--- Data supplied Enclosed Below ---

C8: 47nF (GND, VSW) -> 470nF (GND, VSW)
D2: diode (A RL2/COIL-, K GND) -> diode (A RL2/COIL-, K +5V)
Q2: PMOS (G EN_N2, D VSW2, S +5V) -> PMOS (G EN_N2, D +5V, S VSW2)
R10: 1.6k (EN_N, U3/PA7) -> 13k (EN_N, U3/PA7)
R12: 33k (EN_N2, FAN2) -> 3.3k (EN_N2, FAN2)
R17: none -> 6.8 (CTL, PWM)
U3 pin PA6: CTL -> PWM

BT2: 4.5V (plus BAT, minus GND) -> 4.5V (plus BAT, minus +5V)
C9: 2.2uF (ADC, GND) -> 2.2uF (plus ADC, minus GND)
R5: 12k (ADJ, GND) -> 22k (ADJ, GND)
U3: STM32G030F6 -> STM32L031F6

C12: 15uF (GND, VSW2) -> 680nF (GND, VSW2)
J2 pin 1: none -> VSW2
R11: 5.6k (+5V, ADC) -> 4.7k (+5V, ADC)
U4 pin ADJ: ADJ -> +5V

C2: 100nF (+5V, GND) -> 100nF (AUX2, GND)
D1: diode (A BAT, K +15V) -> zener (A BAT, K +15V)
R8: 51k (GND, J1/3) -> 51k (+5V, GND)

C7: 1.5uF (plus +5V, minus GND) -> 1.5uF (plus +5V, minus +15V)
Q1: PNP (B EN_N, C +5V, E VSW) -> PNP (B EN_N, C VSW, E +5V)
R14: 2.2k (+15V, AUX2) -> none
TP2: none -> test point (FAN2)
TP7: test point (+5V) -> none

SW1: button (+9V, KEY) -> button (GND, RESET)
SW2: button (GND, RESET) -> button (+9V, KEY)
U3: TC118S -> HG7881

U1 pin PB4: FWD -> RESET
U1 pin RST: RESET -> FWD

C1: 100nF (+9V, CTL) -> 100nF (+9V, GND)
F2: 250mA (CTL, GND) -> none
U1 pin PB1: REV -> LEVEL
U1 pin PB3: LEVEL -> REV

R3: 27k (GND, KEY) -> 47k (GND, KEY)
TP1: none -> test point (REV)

--- End of Enclosed Data supplied ---

*What the task requires:*
In the records above, which lines hold the string "plus"? Copy each one.

*Output of the exercise:*
BT2: 4.5V (plus BAT, minus GND) -> 4.5V (plus BAT, minus +5V)
C9: 2.2uF (ADC, GND) -> 2.2uF (plus ADC, minus GND)
C7: 1.5uF (plus +5V, minus GND) -> 1.5uF (plus +5V, minus +15V)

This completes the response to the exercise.